> What this task involves
Every line containing the word "BUZZER" must be pulled from the records.

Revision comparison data
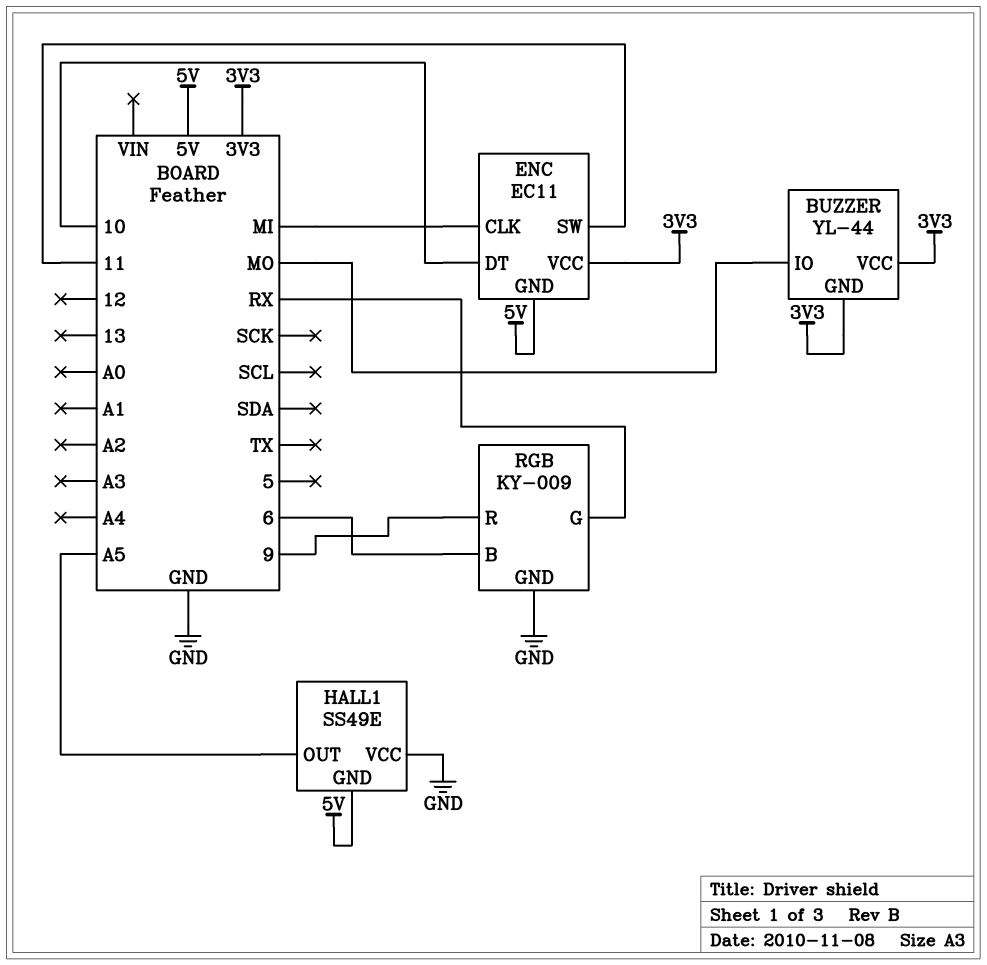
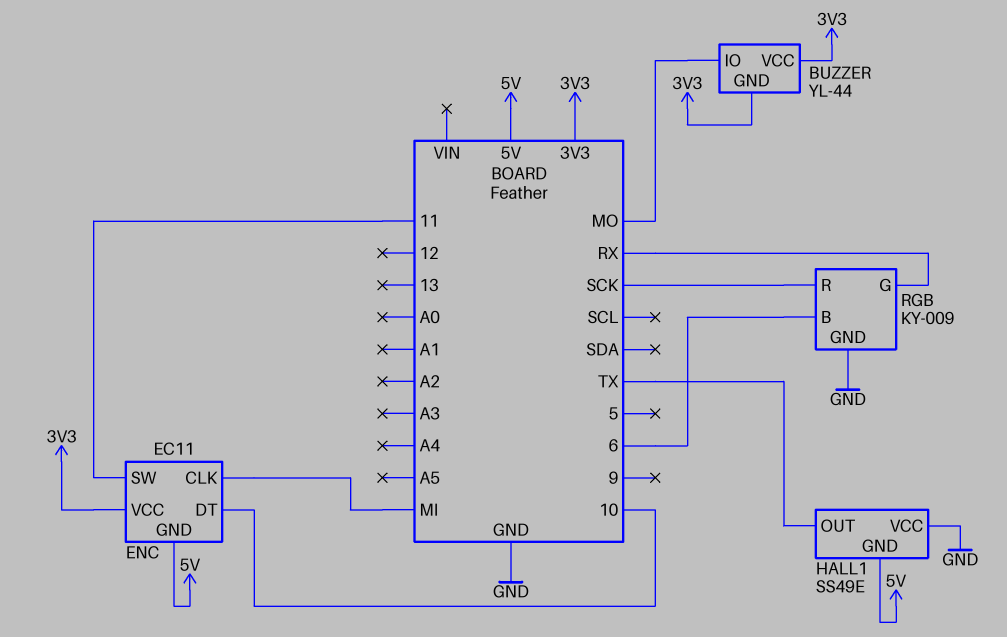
HALL1 pin OUT: A5 -> TX
RGB pin R: 9 -> SCK

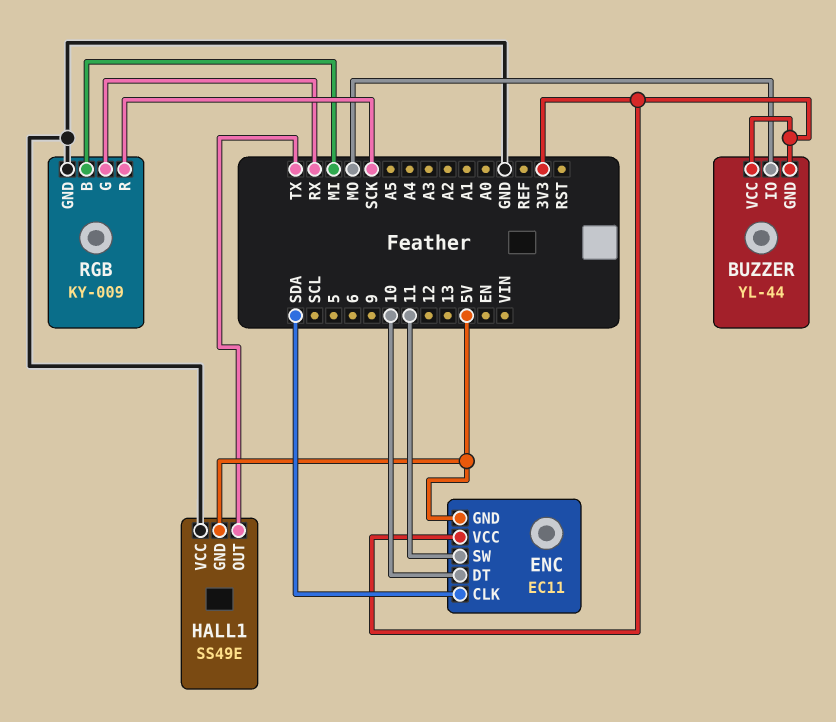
ENC pin CLK: MI -> SDA
RGB pin B: 6 -> MI

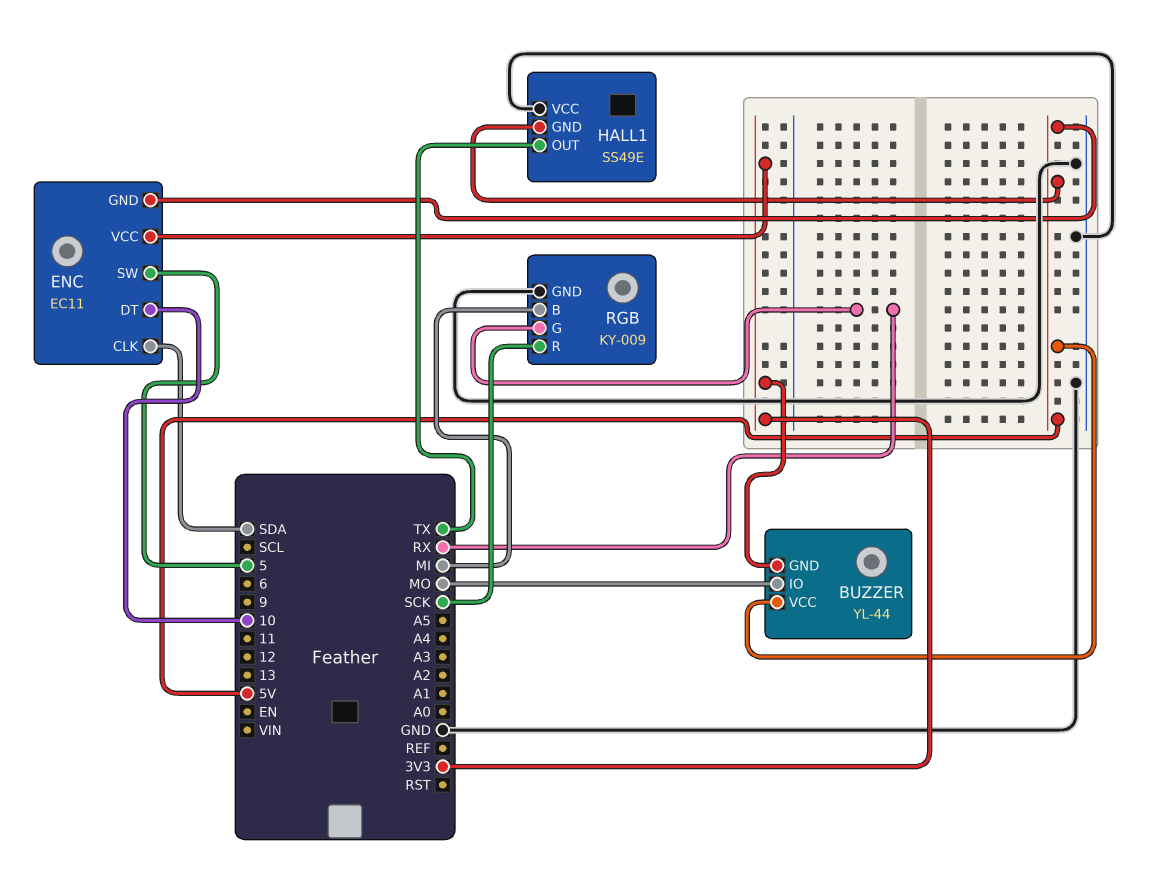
BUZZER pin VCC: 3V3 -> 5V
ENC pin SW: 11 -> 5

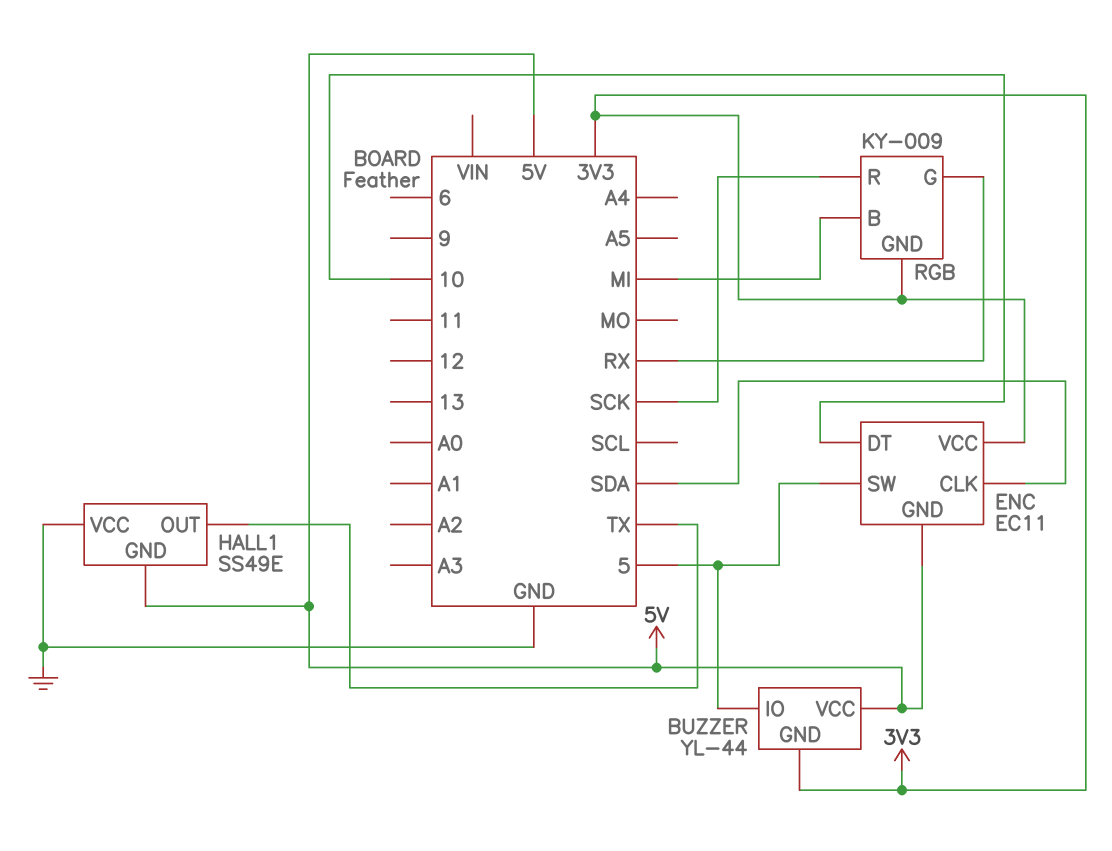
BUZZER pin IO: MO -> 5
RGB pin GND: GND -> 3V3

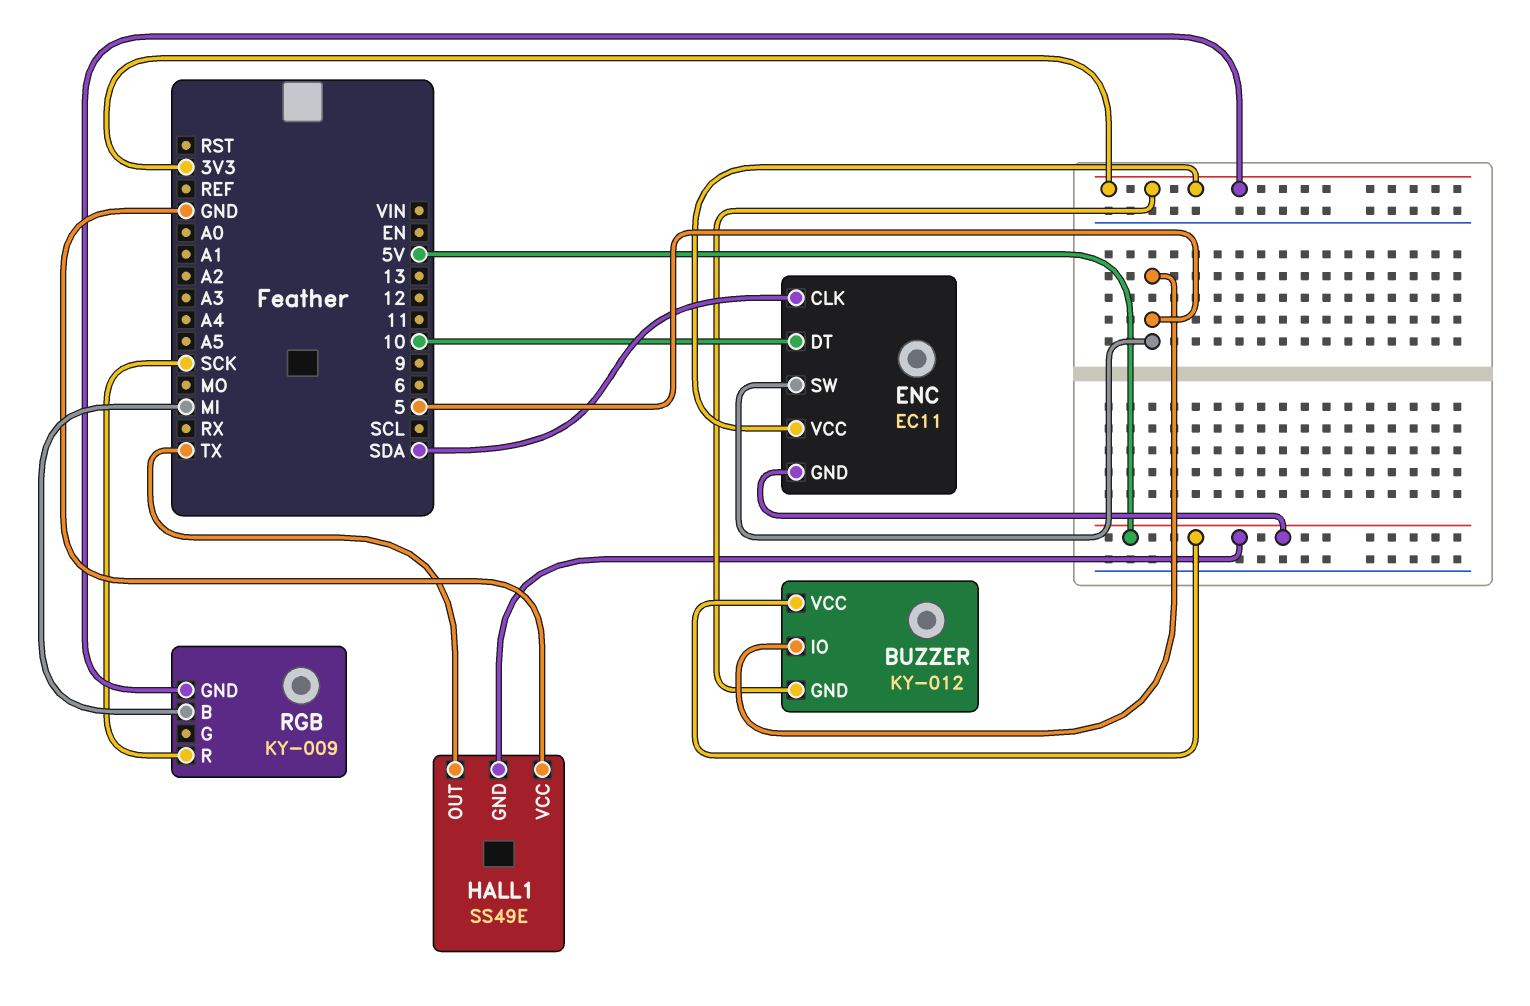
BUZZER: YL-44 -> KY-012
RGB pin G: RX -> none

> Result
BUZZER pin VCC: 3V3 -> 5V
BUZZER pin IO: MO -> 5
BUZZER: YL-44 -> KY-012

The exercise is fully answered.